━━ Provided records

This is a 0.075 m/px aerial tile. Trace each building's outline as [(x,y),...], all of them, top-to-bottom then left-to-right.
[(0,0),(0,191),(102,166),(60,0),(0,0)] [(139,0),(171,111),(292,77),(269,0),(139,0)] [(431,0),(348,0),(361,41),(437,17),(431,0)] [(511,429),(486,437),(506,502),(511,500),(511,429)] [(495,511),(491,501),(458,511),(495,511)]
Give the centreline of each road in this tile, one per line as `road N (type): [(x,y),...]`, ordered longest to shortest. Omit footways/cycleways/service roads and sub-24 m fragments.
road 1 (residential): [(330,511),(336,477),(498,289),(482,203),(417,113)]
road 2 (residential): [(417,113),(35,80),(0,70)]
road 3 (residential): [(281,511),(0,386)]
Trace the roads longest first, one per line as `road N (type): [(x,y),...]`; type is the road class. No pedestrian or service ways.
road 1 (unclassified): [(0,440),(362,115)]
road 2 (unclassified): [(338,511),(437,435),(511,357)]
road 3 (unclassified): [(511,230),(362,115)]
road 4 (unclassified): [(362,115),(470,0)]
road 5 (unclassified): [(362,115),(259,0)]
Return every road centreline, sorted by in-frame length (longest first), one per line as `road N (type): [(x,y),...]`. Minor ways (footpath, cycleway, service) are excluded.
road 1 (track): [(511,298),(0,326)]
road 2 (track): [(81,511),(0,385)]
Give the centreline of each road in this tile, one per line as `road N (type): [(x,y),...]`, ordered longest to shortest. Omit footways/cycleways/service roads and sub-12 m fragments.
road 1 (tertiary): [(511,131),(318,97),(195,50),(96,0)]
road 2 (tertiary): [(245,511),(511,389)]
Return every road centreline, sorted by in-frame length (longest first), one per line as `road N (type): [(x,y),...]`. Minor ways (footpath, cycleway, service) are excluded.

━━━━

Aim of the task
Copy out the material from the line containing "Trace the roads" through the line containing "road 2 (unclassified): [(338,511),(437,435),(511,357)]", inclusive, substituting "walking" for "pedestrian" and leaving everything else unchanged.

Task solution
Trace the roads longest first, one per line as `road N (type): [(x,y),...]`; type is the road class. No walking or service ways.
road 1 (unclassified): [(0,440),(362,115)]
road 2 (unclassified): [(338,511),(437,435),(511,357)]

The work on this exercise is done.